→ OBJECTIVE: Show every line below that contains the string "kern".

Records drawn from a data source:
----
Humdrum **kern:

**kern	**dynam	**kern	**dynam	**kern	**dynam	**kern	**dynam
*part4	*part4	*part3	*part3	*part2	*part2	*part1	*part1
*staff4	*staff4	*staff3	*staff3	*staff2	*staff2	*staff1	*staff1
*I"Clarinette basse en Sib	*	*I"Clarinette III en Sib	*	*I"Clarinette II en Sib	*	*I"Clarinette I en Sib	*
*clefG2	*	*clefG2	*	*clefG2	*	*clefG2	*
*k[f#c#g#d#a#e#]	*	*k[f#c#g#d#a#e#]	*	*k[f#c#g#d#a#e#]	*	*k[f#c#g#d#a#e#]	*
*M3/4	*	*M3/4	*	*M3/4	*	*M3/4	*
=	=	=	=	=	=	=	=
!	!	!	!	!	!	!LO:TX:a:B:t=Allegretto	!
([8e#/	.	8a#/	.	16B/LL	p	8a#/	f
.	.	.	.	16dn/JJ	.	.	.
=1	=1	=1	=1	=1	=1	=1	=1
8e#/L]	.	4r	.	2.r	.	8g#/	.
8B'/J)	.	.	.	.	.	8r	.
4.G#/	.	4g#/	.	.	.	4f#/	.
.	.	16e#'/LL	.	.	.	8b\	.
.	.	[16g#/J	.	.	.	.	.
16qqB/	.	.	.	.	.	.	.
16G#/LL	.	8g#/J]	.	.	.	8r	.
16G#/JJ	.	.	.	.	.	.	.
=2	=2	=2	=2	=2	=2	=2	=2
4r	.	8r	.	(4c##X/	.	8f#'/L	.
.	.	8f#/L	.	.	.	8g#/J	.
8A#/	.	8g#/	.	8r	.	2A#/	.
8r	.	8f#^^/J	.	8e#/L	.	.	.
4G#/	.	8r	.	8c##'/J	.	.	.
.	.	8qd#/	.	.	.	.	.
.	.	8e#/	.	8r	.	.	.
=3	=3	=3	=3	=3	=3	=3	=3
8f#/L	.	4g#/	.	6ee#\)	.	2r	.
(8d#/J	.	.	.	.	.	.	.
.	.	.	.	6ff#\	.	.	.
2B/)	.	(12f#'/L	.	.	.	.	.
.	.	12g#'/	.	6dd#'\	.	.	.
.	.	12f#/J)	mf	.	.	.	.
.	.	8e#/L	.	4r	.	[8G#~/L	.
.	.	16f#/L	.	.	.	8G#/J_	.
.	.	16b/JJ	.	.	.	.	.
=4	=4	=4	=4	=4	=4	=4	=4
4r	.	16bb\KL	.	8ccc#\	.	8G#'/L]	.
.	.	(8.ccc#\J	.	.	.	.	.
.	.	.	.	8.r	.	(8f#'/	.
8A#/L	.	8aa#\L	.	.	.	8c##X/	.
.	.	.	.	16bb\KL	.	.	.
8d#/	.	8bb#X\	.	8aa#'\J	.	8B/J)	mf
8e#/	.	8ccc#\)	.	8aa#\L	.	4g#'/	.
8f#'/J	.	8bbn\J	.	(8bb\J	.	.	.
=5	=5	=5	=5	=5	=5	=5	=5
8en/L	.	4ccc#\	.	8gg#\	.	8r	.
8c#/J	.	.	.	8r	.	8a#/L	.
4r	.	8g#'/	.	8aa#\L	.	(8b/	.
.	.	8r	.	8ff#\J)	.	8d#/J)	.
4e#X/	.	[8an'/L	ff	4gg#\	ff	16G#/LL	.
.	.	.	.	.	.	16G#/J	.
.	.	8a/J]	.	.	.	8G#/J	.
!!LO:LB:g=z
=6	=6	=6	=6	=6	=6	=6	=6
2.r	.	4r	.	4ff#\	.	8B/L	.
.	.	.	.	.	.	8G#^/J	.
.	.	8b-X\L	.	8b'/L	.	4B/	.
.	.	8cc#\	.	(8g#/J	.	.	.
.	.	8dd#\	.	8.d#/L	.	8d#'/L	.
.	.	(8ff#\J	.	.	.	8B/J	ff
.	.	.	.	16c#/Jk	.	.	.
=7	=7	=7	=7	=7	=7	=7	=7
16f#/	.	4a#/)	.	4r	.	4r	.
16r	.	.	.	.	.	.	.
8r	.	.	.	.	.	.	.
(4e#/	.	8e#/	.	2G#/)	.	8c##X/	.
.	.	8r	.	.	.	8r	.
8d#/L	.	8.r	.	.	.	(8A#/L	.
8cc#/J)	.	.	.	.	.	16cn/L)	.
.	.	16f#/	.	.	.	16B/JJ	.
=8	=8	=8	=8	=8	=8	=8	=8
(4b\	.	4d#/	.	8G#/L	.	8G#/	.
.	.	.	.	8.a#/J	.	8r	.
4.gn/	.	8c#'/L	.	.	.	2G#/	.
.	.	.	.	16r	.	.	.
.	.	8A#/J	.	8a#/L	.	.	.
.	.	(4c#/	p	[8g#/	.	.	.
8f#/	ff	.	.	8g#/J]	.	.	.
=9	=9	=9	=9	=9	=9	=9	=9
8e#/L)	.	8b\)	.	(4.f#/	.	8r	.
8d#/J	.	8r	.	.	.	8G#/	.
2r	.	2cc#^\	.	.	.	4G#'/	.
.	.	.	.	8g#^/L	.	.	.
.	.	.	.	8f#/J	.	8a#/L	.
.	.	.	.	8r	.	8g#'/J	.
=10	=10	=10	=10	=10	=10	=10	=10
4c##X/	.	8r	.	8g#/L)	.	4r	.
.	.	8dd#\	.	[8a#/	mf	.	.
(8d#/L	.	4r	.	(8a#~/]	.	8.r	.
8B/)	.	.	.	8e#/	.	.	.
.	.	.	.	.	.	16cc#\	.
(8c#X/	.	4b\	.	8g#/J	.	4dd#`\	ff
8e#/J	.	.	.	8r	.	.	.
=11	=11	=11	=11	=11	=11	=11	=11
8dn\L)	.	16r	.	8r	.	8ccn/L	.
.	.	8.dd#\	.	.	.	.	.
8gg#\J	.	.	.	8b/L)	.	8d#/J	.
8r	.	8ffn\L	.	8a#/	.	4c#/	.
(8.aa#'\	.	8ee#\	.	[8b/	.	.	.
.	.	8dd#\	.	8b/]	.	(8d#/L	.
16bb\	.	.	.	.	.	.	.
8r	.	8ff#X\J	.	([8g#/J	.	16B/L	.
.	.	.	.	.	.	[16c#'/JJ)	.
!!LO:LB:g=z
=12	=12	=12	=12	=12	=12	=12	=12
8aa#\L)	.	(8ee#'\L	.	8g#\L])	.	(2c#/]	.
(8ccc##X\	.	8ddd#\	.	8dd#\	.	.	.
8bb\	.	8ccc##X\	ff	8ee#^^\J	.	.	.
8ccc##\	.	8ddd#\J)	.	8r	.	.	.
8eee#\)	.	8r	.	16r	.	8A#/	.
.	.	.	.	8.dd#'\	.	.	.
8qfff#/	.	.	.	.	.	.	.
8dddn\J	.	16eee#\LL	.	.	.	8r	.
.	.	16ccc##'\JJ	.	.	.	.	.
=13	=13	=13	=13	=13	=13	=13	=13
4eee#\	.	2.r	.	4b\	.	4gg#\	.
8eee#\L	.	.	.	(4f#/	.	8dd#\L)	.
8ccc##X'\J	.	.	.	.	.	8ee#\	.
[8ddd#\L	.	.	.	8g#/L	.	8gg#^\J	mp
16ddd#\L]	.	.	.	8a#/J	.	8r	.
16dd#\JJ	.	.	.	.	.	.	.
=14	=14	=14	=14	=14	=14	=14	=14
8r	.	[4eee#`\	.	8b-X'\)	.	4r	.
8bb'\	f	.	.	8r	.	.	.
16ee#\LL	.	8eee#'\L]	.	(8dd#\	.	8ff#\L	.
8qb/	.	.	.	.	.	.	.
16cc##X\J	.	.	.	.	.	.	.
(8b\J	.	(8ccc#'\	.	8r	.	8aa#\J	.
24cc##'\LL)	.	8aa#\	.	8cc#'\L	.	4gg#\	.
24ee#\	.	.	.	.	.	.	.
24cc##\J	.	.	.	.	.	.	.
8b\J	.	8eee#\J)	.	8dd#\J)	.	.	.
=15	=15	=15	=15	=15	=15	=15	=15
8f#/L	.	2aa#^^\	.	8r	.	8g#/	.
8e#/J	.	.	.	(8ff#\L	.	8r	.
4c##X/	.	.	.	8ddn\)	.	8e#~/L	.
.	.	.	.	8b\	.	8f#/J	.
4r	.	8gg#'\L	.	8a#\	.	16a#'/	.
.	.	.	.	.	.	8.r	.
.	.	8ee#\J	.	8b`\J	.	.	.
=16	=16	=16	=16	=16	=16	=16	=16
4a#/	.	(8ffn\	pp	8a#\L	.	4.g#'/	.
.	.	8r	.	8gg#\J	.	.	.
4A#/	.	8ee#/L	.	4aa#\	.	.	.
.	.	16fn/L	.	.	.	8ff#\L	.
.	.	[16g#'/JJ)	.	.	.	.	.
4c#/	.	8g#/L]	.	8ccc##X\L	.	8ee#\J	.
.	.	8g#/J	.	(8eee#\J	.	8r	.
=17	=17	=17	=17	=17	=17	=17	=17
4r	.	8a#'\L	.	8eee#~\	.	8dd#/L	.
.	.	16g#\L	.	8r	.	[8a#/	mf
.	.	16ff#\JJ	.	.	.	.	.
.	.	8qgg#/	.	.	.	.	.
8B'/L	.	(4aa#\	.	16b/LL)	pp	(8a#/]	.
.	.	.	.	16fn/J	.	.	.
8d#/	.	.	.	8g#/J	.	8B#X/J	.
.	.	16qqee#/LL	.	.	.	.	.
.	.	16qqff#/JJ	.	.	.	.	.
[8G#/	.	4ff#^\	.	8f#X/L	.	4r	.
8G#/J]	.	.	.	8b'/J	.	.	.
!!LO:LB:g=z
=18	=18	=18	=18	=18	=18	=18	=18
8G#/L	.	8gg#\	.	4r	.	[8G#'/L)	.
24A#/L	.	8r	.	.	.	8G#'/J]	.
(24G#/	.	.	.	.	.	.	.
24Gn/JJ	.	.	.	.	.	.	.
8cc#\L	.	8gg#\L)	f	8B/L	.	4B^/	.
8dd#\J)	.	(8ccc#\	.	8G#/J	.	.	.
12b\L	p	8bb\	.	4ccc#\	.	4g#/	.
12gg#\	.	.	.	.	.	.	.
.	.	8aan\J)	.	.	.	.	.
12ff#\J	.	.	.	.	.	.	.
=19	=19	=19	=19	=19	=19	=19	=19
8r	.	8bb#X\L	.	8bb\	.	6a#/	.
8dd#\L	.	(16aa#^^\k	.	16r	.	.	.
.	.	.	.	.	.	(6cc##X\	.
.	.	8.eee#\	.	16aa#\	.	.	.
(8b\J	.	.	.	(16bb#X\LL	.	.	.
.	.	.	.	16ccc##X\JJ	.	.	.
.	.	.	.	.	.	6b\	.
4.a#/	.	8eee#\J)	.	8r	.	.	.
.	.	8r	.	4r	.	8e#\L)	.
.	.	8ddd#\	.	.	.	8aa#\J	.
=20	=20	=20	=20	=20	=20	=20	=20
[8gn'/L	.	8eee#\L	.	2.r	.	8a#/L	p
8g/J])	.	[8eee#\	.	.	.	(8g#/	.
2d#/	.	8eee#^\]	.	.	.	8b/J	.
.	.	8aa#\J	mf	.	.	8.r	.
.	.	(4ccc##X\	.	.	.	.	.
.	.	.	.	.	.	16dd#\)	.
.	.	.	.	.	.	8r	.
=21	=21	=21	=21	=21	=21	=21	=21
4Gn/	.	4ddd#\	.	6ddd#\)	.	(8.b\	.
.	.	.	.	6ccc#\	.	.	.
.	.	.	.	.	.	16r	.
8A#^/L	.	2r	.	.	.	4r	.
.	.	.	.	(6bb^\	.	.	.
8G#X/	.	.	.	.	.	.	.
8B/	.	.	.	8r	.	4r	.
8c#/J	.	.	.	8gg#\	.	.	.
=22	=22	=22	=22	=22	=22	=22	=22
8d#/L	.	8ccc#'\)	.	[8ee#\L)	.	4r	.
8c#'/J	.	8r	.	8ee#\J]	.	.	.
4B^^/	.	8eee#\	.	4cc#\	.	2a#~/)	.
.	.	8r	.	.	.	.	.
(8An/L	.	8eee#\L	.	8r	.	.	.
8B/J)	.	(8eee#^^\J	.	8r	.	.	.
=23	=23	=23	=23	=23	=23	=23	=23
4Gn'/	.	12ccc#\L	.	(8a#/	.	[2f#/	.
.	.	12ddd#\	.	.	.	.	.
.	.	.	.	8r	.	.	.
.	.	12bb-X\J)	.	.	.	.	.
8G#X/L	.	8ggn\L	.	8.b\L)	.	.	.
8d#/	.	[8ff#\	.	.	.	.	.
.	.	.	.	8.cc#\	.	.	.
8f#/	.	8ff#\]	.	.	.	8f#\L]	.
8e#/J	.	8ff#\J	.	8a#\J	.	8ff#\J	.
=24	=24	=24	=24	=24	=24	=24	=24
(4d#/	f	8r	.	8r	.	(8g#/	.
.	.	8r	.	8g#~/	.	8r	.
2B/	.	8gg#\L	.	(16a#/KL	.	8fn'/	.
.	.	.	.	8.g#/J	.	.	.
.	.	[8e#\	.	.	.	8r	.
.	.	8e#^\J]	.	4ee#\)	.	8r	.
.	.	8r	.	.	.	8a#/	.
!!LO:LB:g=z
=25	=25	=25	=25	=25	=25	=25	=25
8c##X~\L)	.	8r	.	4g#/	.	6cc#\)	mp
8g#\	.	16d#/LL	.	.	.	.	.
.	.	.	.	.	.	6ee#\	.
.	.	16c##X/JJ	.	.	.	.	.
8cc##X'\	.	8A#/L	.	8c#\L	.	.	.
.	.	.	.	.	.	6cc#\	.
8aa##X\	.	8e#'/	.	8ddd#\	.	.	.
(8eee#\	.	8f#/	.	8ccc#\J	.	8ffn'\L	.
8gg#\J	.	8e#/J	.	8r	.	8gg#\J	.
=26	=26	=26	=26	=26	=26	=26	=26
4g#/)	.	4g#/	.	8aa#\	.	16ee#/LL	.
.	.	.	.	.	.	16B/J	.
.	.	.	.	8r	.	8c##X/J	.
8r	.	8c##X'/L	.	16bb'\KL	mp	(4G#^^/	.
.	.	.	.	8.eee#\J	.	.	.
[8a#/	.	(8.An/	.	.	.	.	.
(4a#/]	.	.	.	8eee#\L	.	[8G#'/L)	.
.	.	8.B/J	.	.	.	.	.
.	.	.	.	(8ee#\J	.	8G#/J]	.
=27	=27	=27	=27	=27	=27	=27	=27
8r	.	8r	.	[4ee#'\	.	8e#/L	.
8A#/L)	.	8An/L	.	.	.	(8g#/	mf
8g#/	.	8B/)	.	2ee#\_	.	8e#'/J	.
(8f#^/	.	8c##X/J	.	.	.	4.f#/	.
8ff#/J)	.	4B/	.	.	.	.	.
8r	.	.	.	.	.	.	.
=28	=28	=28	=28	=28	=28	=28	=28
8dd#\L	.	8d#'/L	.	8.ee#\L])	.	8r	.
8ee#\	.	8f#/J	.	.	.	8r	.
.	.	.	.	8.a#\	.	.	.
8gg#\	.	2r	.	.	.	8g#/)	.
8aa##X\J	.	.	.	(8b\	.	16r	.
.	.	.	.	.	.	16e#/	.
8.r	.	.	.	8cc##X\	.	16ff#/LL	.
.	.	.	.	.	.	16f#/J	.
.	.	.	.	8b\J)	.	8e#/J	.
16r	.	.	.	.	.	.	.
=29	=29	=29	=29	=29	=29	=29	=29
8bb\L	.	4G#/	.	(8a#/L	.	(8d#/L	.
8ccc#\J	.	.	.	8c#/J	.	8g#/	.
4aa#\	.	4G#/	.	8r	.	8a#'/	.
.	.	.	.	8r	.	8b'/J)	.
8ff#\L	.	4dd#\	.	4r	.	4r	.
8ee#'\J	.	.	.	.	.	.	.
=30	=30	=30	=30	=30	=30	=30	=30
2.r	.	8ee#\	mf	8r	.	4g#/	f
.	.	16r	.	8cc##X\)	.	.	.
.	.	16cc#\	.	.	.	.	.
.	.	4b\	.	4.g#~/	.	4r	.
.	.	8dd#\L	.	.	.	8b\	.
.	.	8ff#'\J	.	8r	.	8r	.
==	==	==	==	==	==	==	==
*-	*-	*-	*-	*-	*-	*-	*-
----
→ FINISHED TASK:
Humdrum **kern:
**kern	**dynam	**kern	**dynam	**kern	**dynam	**kern	**dynam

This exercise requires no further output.